* [Exercise details] Only the line containing "in_first: [460, 76]" and those after it, up to the end of the records below, are to be set down, exactly as written.

* [Dataset items]

________

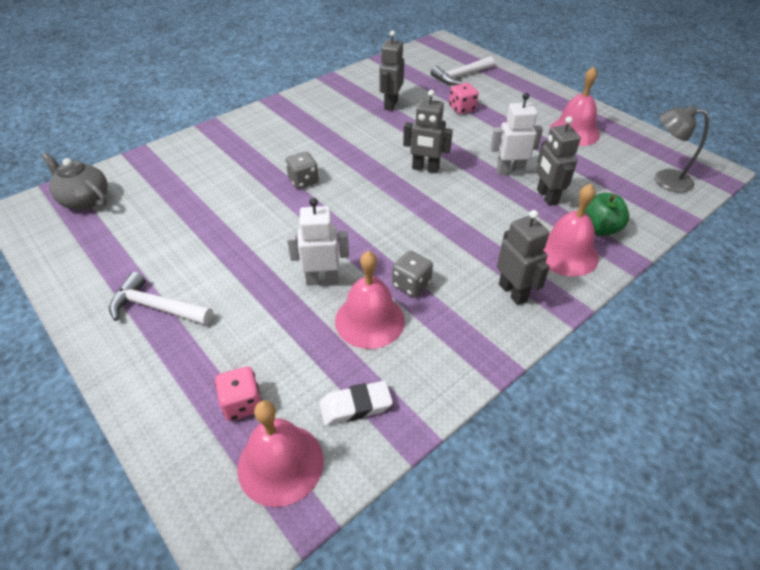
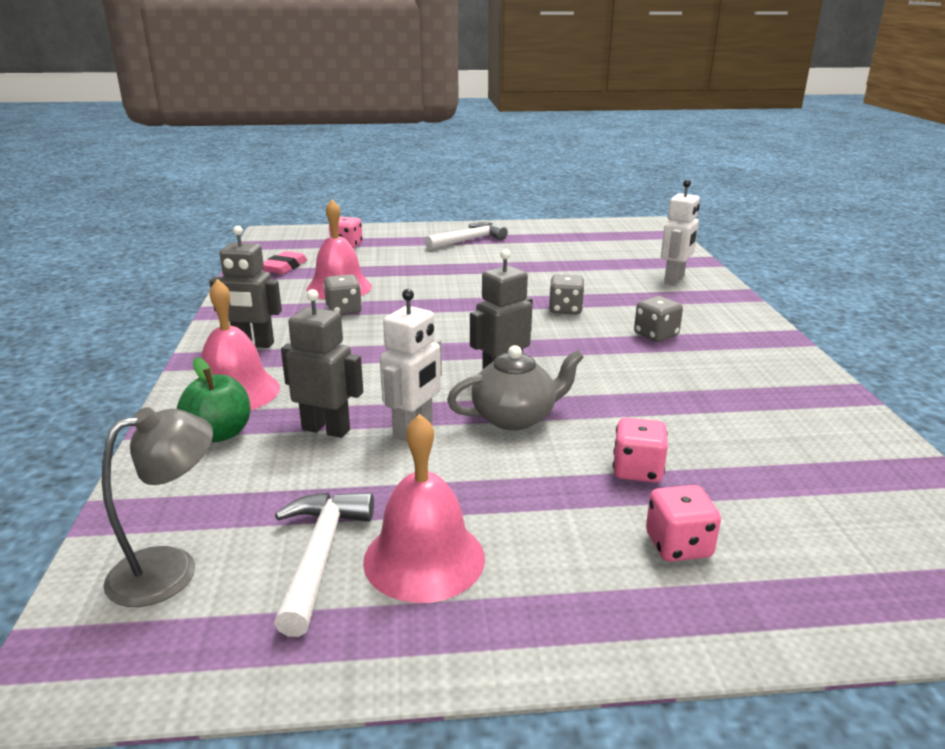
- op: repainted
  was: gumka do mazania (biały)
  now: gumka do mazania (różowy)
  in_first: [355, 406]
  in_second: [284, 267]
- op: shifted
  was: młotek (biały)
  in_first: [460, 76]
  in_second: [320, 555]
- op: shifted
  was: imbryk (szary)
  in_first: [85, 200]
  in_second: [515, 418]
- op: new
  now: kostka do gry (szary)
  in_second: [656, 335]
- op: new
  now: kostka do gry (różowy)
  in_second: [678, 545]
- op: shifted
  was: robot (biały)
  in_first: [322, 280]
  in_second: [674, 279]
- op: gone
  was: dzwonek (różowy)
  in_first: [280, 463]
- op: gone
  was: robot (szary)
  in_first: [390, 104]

________

* [Solution]
  in_first: [460, 76]
  in_second: [320, 555]
- op: shifted
  was: imbryk (szary)
  in_first: [85, 200]
  in_second: [515, 418]
- op: new
  now: kostka do gry (szary)
  in_second: [656, 335]
- op: new
  now: kostka do gry (różowy)
  in_second: [678, 545]
- op: shifted
  was: robot (biały)
  in_first: [322, 280]
  in_second: [674, 279]
- op: gone
  was: dzwonek (różowy)
  in_first: [280, 463]
- op: gone
  was: robot (szary)
  in_first: [390, 104]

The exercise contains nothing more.